Description of the task>
Produce one exact copy of the records, no pictures.
START Data records
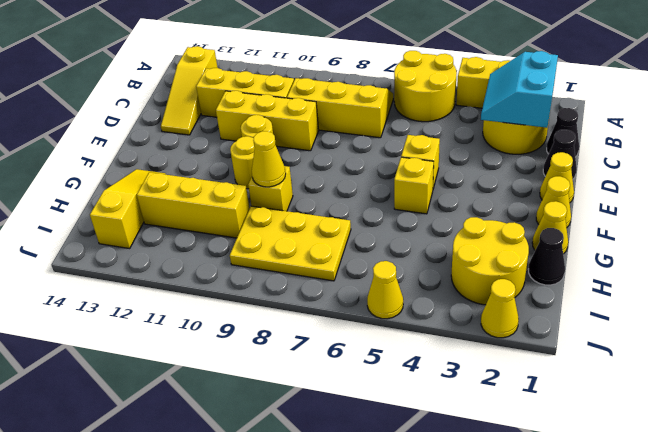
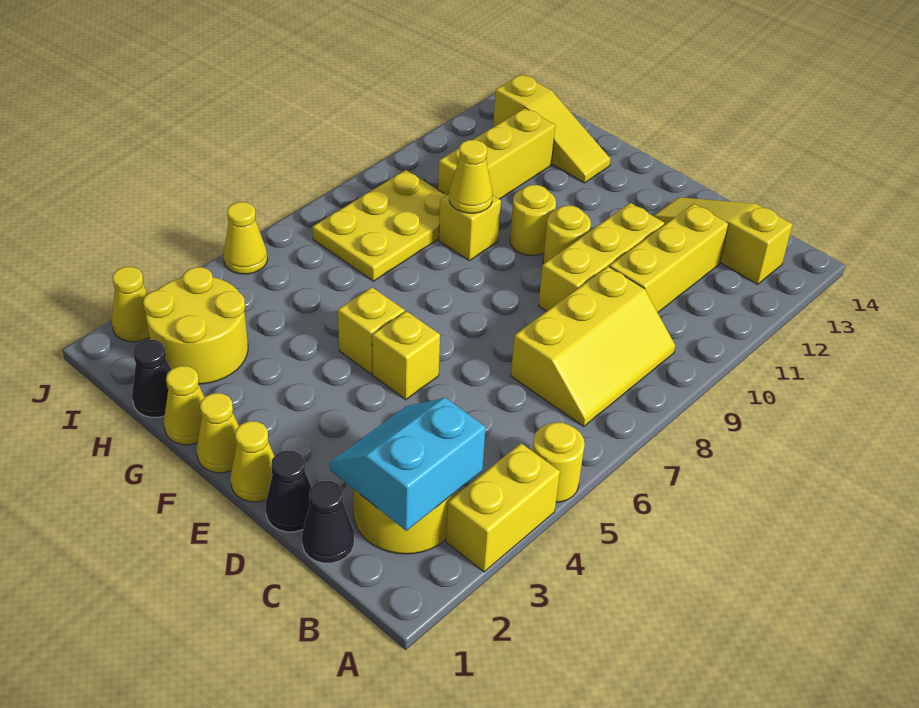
yellow round brick A5:B6 level 1 -> yellow round brick A5 level 1
cyan slope B2:C3 level 2 top 2 -> cyan slope B2:C3 level 2 top B

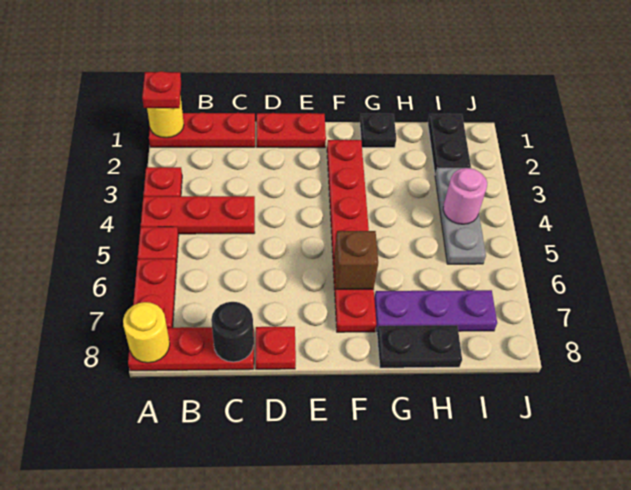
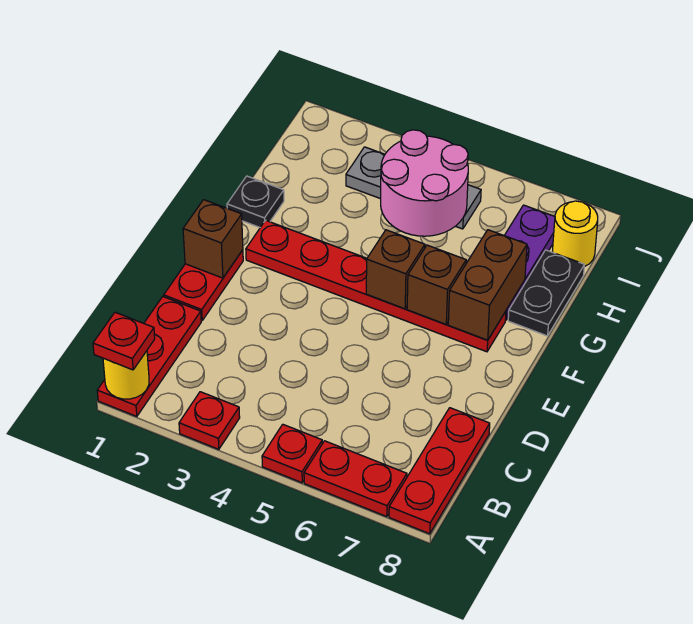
red plate A4:C4 level 1 -> none
yellow round brick A8 level 2 -> yellow round brick I8 level 1
black round brick C8 level 2 -> none
red plate D8 level 1 -> none
none -> brown brick E1 level 2
none -> brown brick F5 level 2
none -> brown brick F7:G7 level 2
black plate I1:I2 level 1 -> none
pink round brick I4 level 2 -> pink round brick H4:I5 level 2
END Data records
Answer below>
yellow round brick A5:B6 level 1 -> yellow round brick A5 level 1
cyan slope B2:C3 level 2 top 2 -> cyan slope B2:C3 level 2 top B

red plate A4:C4 level 1 -> none
yellow round brick A8 level 2 -> yellow round brick I8 level 1
black round brick C8 level 2 -> none
red plate D8 level 1 -> none
none -> brown brick E1 level 2
none -> brown brick F5 level 2
none -> brown brick F7:G7 level 2
black plate I1:I2 level 1 -> none
pink round brick I4 level 2 -> pink round brick H4:I5 level 2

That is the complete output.